_ABOUT THIS TASK_
Take the data below and extract the lines from the one with "60 degrees clockwise" to the one with "russet_toy_pear <470, 219>", inclusive, exactly as written.

(Stored items from a collection)
_____
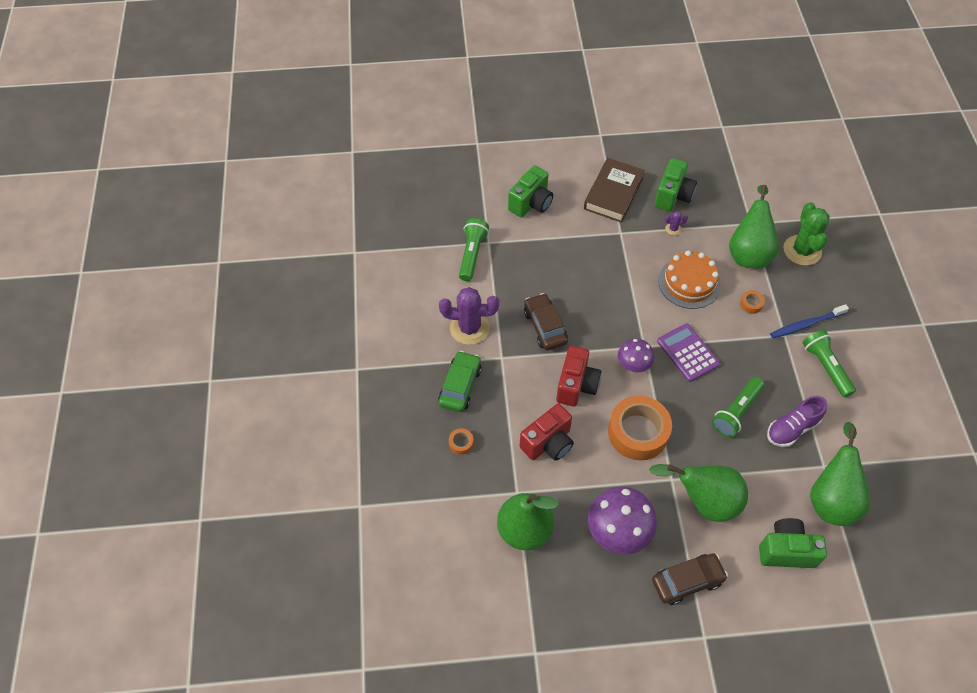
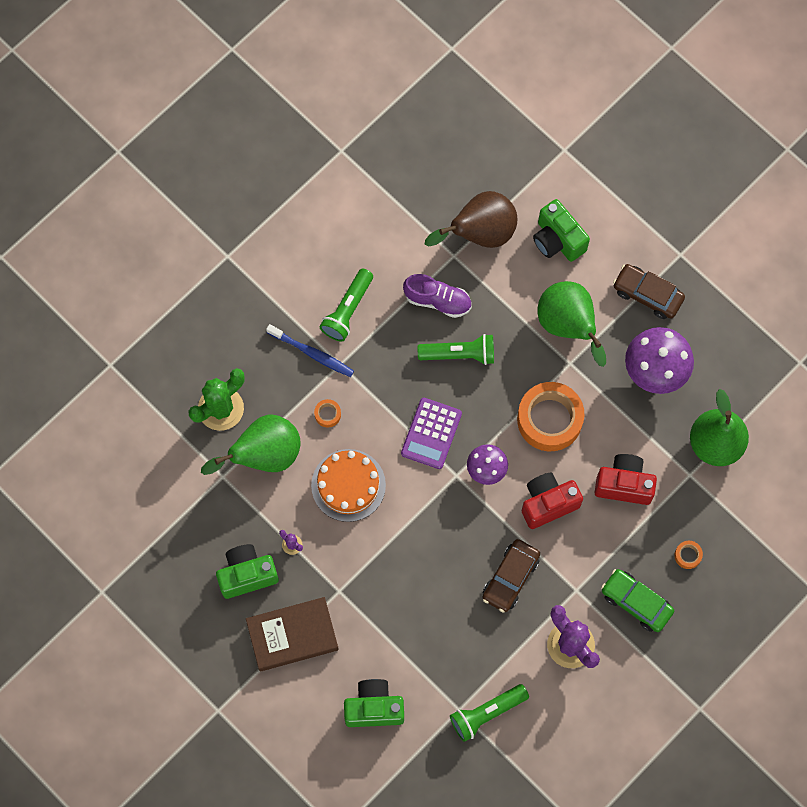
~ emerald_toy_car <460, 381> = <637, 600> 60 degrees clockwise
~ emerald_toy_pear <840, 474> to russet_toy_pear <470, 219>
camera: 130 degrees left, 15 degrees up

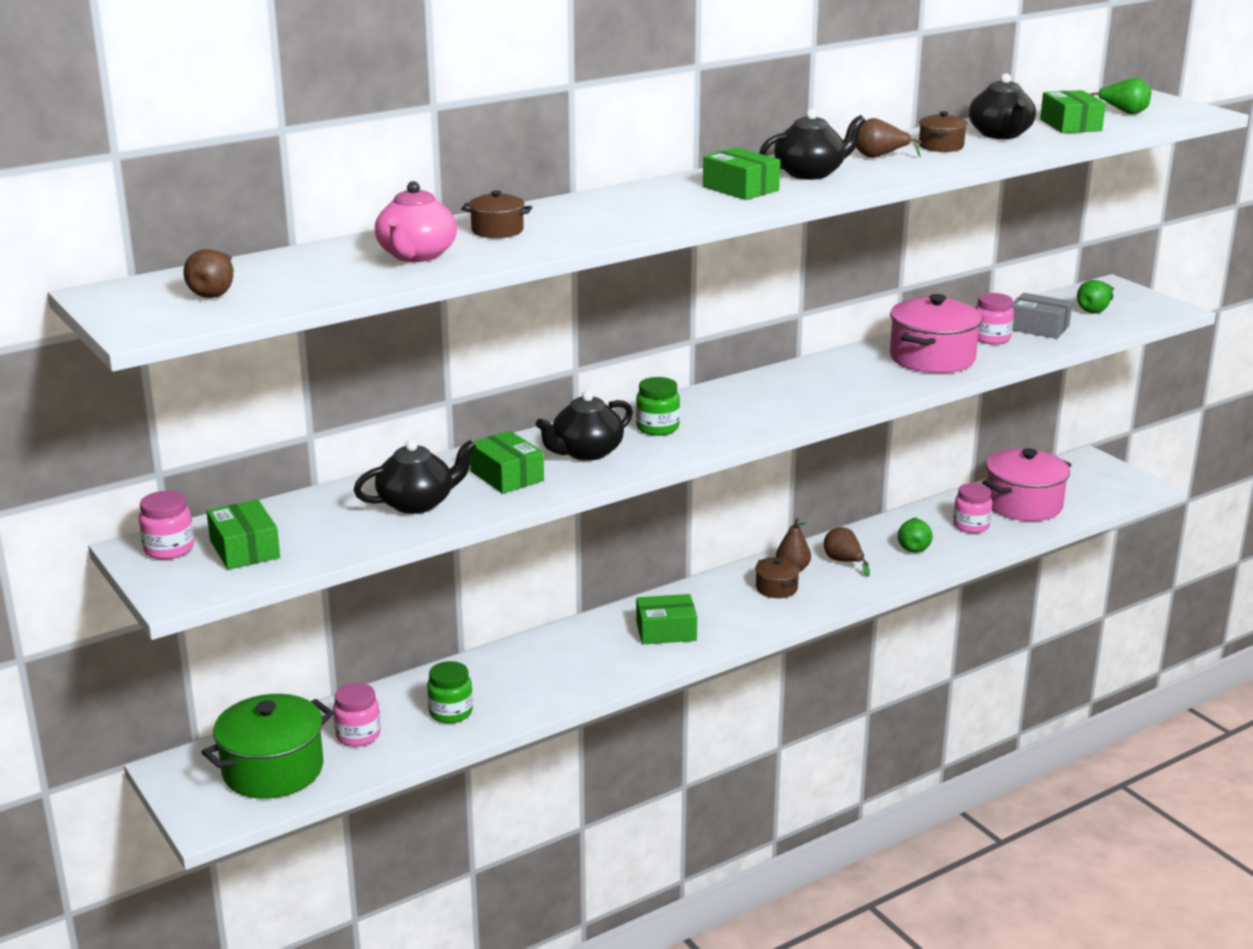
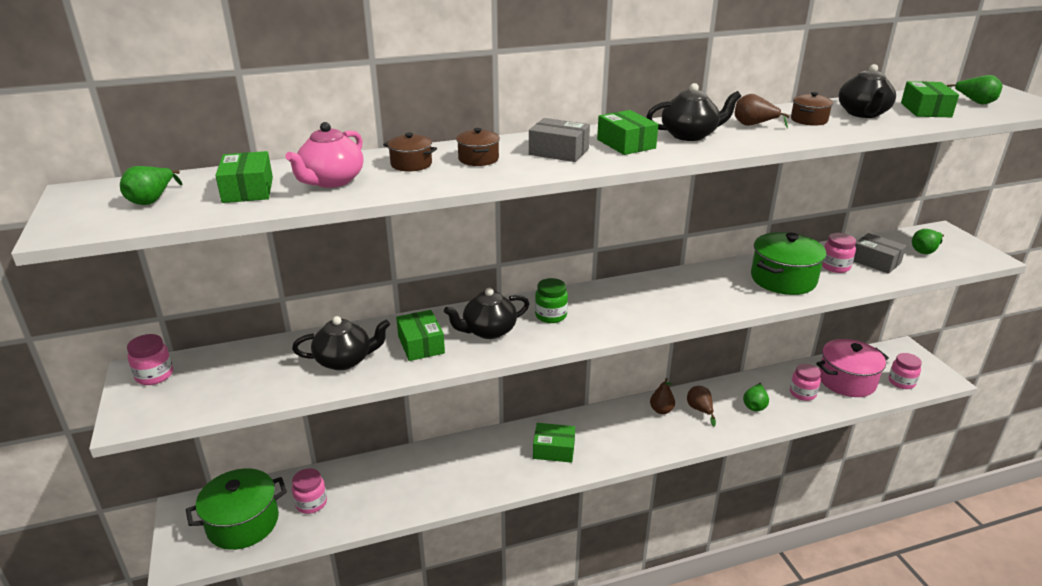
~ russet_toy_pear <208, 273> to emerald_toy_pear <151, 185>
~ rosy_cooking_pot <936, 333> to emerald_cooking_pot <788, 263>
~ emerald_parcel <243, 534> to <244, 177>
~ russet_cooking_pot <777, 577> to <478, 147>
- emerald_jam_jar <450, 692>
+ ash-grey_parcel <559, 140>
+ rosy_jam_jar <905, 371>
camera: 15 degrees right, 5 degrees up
_____
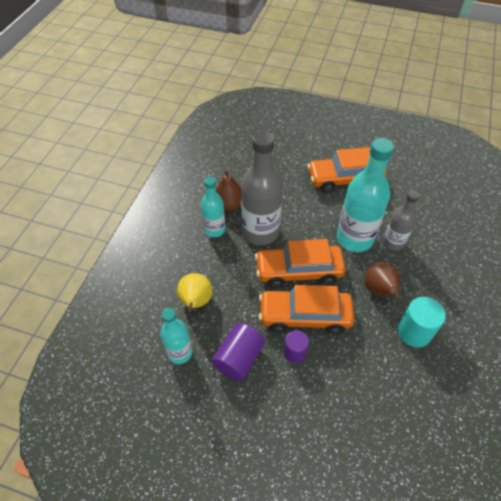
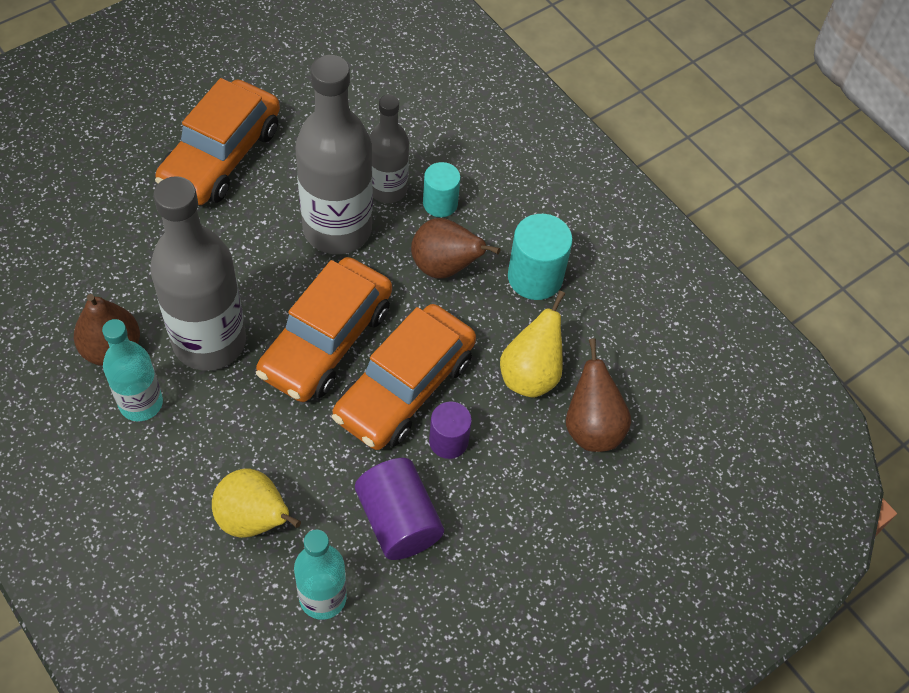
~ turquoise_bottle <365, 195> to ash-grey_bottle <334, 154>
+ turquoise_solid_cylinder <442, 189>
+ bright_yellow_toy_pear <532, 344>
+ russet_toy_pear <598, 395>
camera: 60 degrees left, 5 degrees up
_____
_WRITTEN SOLUTION_
~ emerald_toy_car <460, 381> = <637, 600> 60 degrees clockwise
~ emerald_toy_pear <840, 474> to russet_toy_pear <470, 219>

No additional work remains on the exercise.